┌──

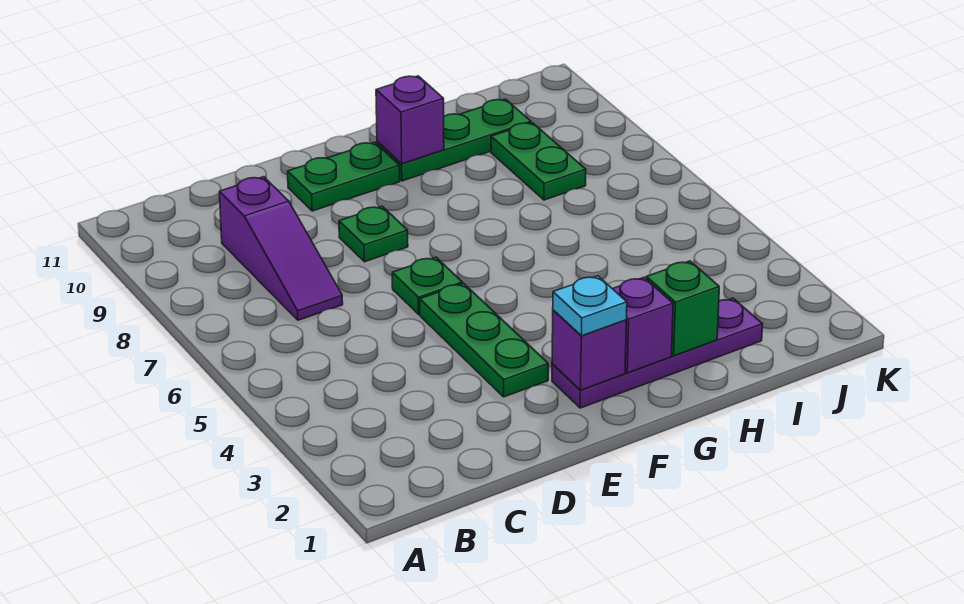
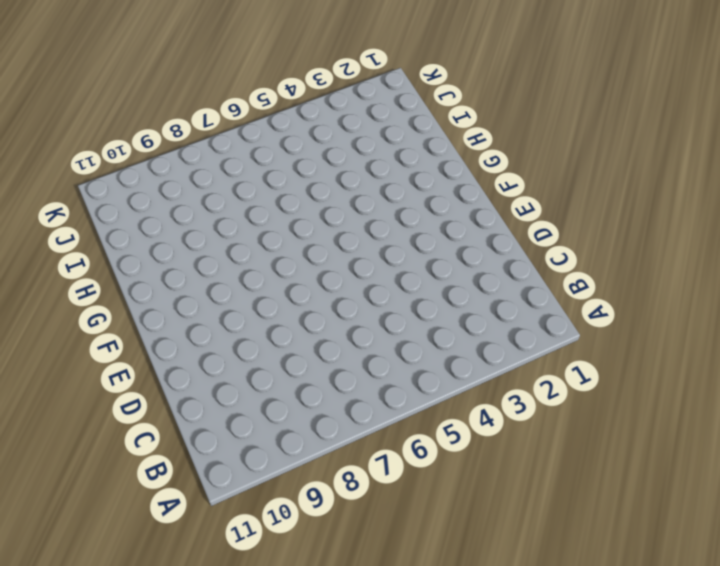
none -> purple slope C7:C9 level 1 top 9
none -> green plate E3:E5 level 1
none -> green plate E6 level 1

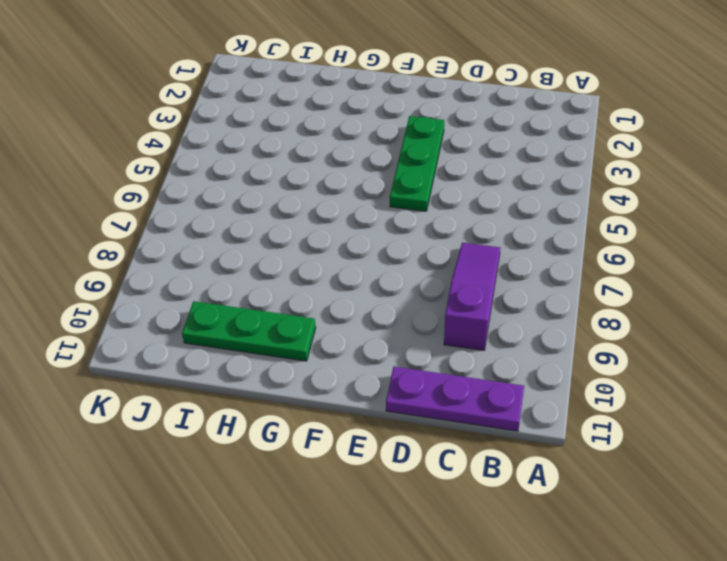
purple plate B11:D11 level 1 -> none
none -> green plate E6 level 1
none -> green plate E8 level 1
none -> green plate E10:F10 level 1

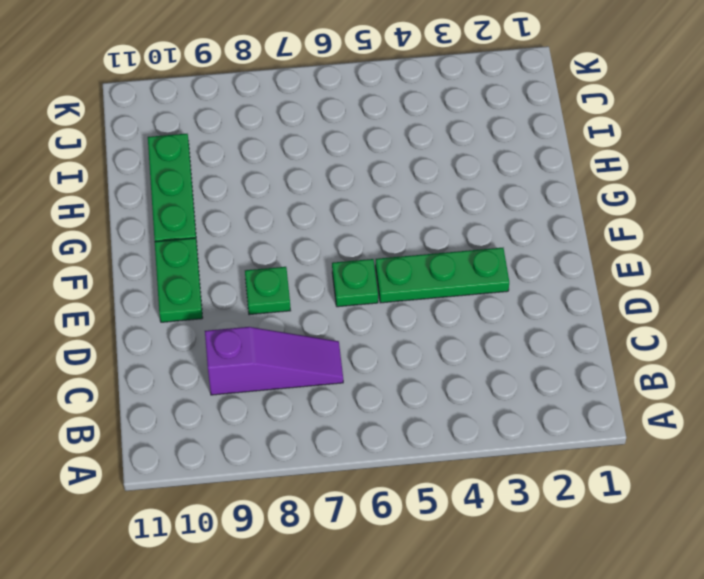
none -> purple plate F2:I2 level 1
none -> green plate I8:I9 level 1
none -> purple brick F2 level 2

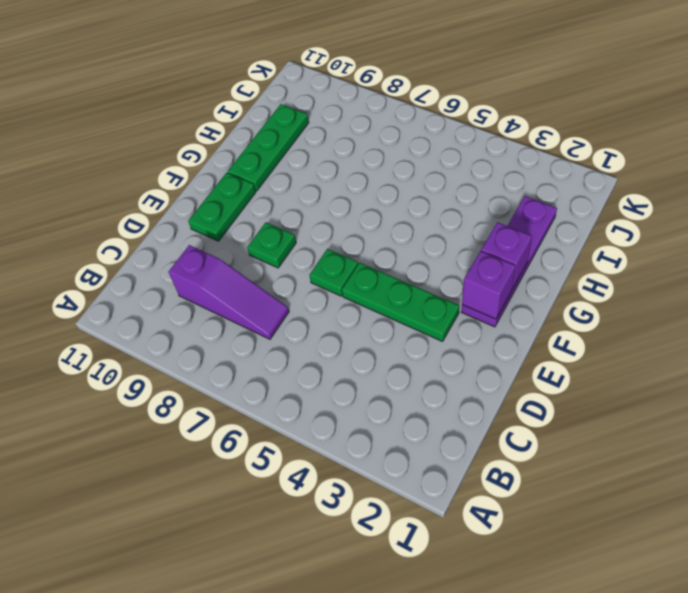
none -> green plate I8:I9 level 1
none -> purple brick G10 level 2
none -> green brick H2 level 2

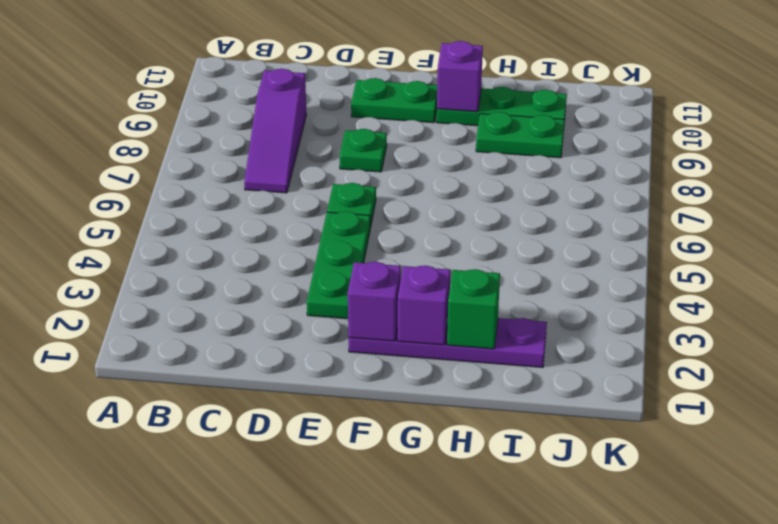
green plate H9:I9 level 1 -> green plate I8:I9 level 1
none -> cyan plate F2 level 3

└──

Task requirements
Copy out the records exactly; the pictures stay behind.

Solution for this problem
none -> purple slope C7:C9 level 1 top 9
none -> green plate E3:E5 level 1
none -> green plate E6 level 1

purple plate B11:D11 level 1 -> none
none -> green plate E6 level 1
none -> green plate E8 level 1
none -> green plate E10:F10 level 1

none -> purple plate F2:I2 level 1
none -> green plate I8:I9 level 1
none -> purple brick F2 level 2

none -> green plate I8:I9 level 1
none -> purple brick G10 level 2
none -> green brick H2 level 2

green plate H9:I9 level 1 -> green plate I8:I9 level 1
none -> cyan plate F2 level 3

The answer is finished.